Record excerpts Start Marker

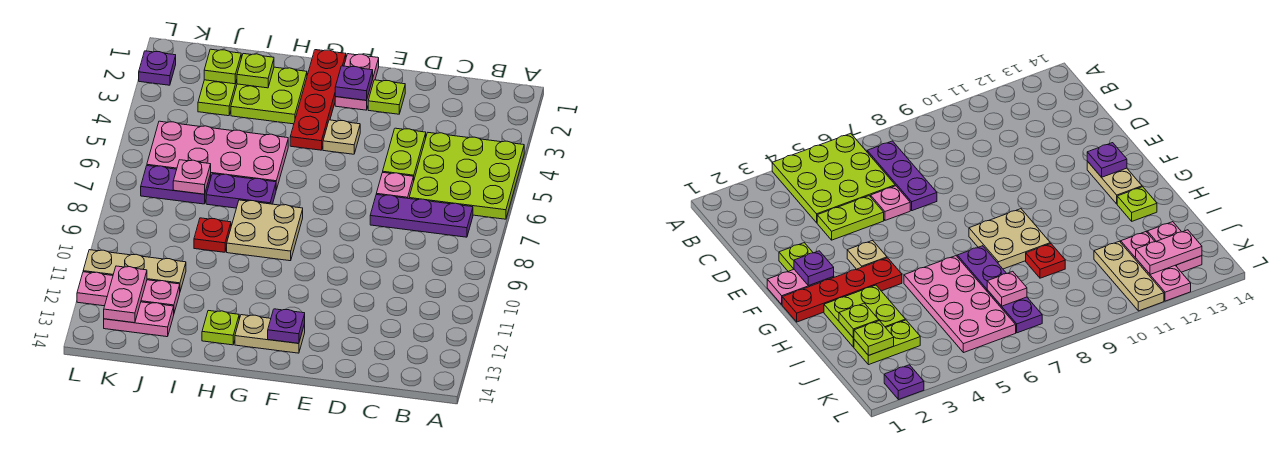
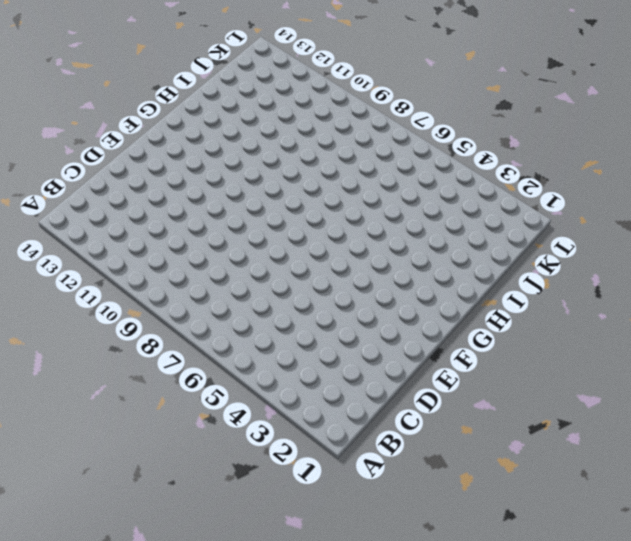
none -> lime plate A4:C6 level 1
none -> purple plate B7:D7 level 1
none -> lime plate D4:D5 level 1

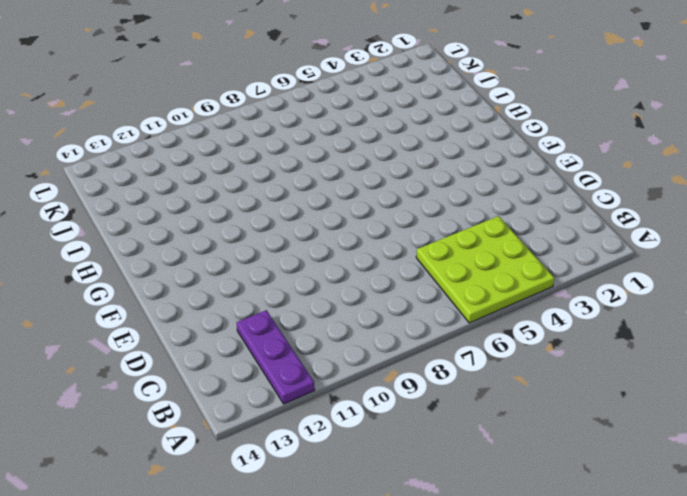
purple plate A12:C12 level 1 -> purple plate B7:D7 level 1
none -> lime plate D4:D5 level 1
none -> pink plate D6 level 1
none -> lime plate E2 level 1

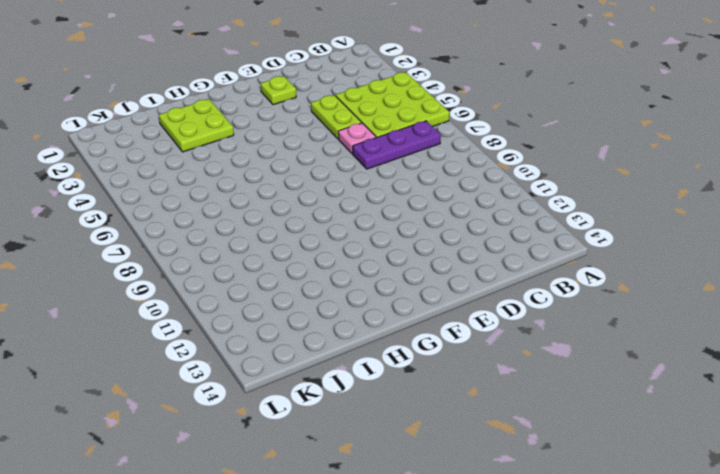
none -> pink plate F1:F2 level 1
none -> tan plate F4 level 1
none -> tan plate F13:G13 level 1

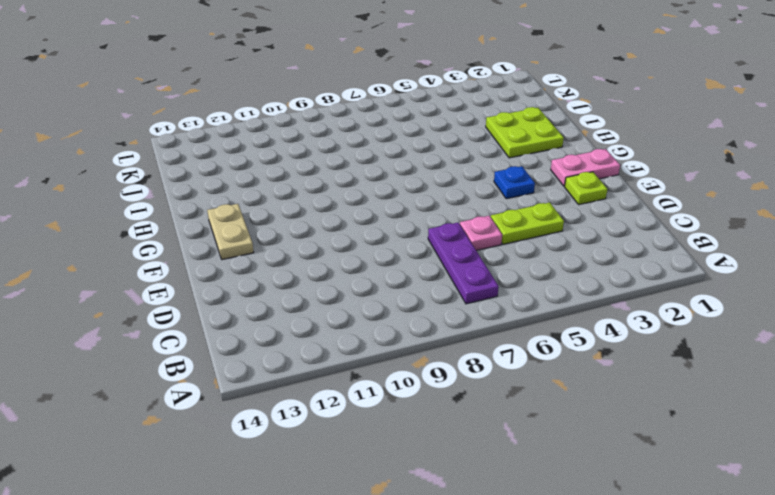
blue plate F4 level 1 -> tan plate F4 level 1
none -> lime plate A4:C6 level 1
none -> red plate G1:G4 level 1
none -> tan plate G8:H9 level 1

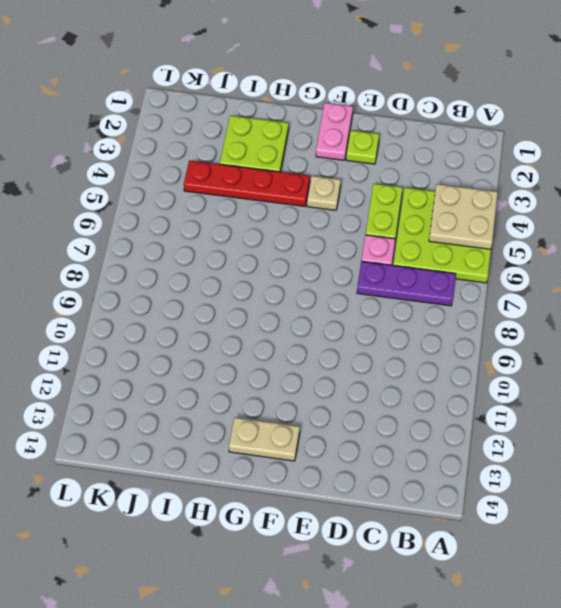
tan plate A4:B5 level 2 -> tan plate G8:H9 level 1
red plate G4:J4 level 1 -> red plate G1:G4 level 1
none -> pink plate H5:K6 level 1
none -> purple plate H7:I7 level 1
none -> lime plate H13 level 1

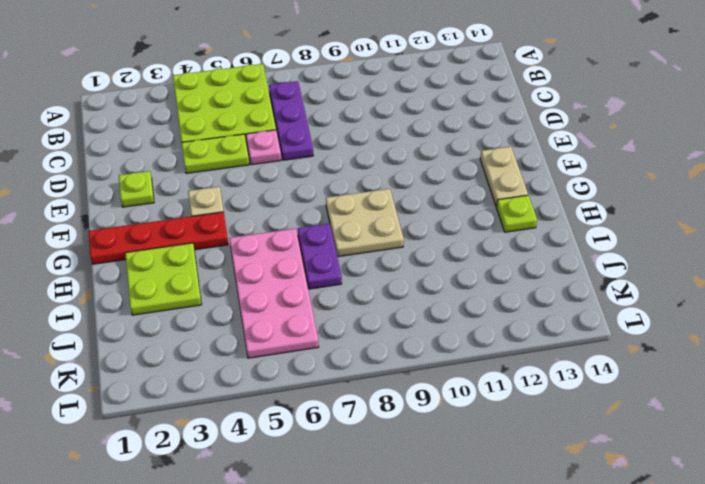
none -> pink plate F1:F2 level 1
none -> red plate I9 level 1
none -> lime plate J2:J3 level 1

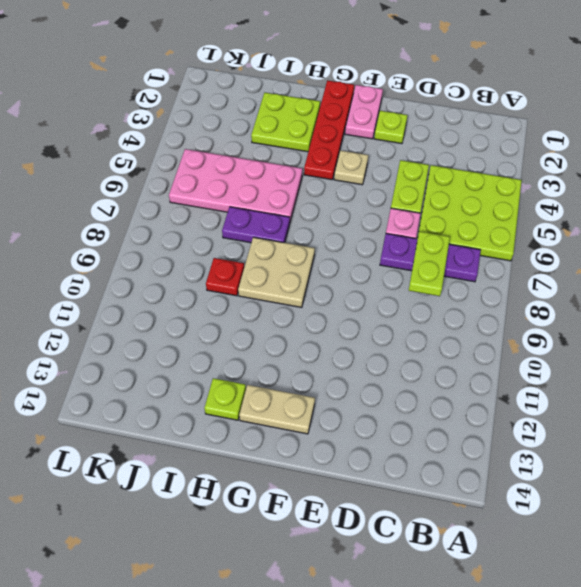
lime plate C7:C8 level 2 -> lime plate J2:J3 level 1
none -> purple plate J7:K7 level 1
none -> tan plate J11:L11 level 1
none -> pink plate J12:L12 level 1

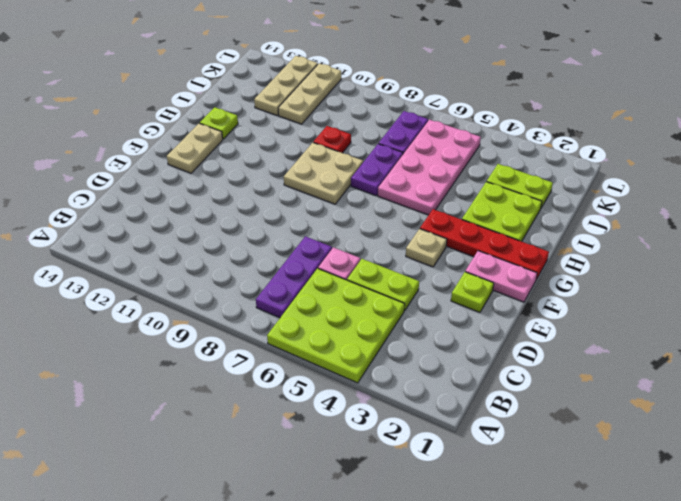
tan plate J12:L12 level 1 -> pink plate J12:L12 level 1
none -> pink plate J13:K13 level 1
none -> purple plate L2 level 1
none -> purple plate F2 level 2

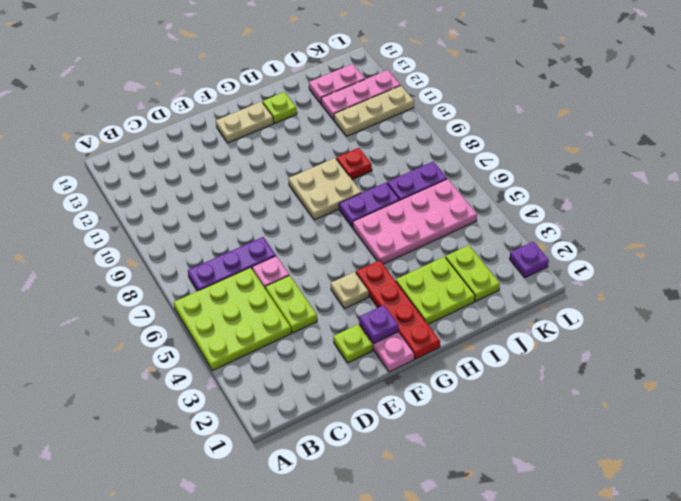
none -> purple plate F13 level 2
none -> lime plate I2 level 2
none -> lime plate J2 level 2

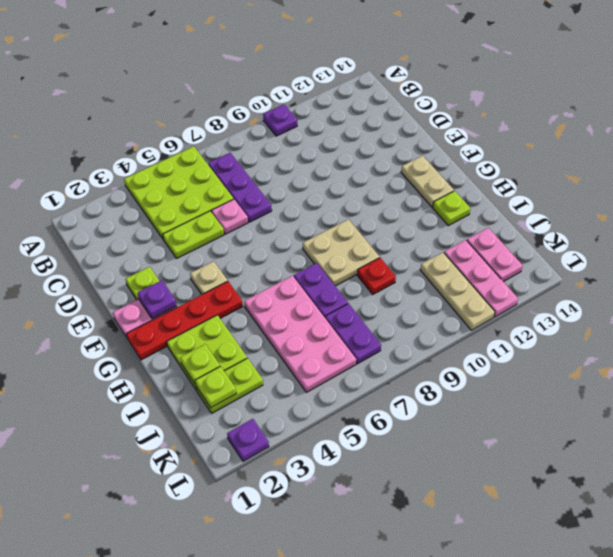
purple plate A10 level 1 -> purple plate F13 level 2
none -> pink plate J7 level 2
none -> pink plate K12:K13 level 2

Record excerpts End Marker

In the records, which lines mention the word "lime"? Copy those lines.

◆ Problem solution:
none -> lime plate A4:C6 level 1
none -> lime plate D4:D5 level 1
none -> lime plate D4:D5 level 1
none -> lime plate E2 level 1
none -> lime plate A4:C6 level 1
none -> lime plate H13 level 1
none -> lime plate J2:J3 level 1
lime plate C7:C8 level 2 -> lime plate J2:J3 level 1
none -> lime plate I2 level 2
none -> lime plate J2 level 2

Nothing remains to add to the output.